Entries supplied |
★ ★ ★ ★ ★

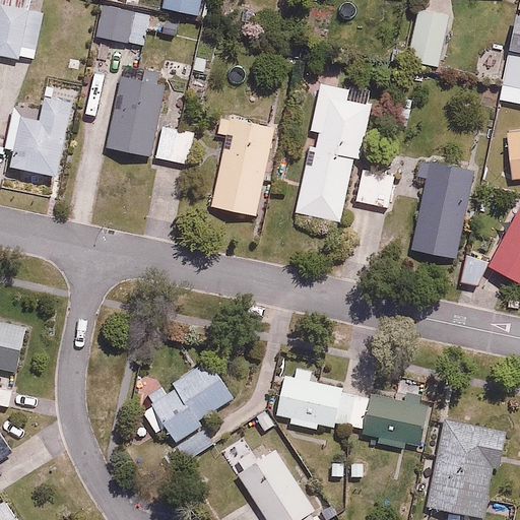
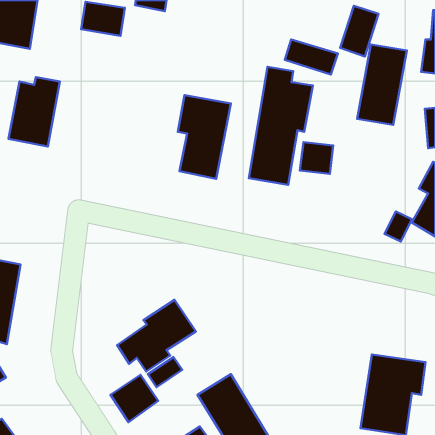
building: none -> [285,39,338,75]
building: [104,75,191,164] -> none
building: [412,161,471,257] -> [357,44,407,125]
building: [274,364,430,451] -> none
building: none -> [110,375,158,422]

★ ★ ★ ★ ★

Write out the whole listing exactly. Do not include the pictures.

Solved exercise |
building: none -> [285,39,338,75]
building: [104,75,191,164] -> none
building: [412,161,471,257] -> [357,44,407,125]
building: [274,364,430,451] -> none
building: none -> [110,375,158,422]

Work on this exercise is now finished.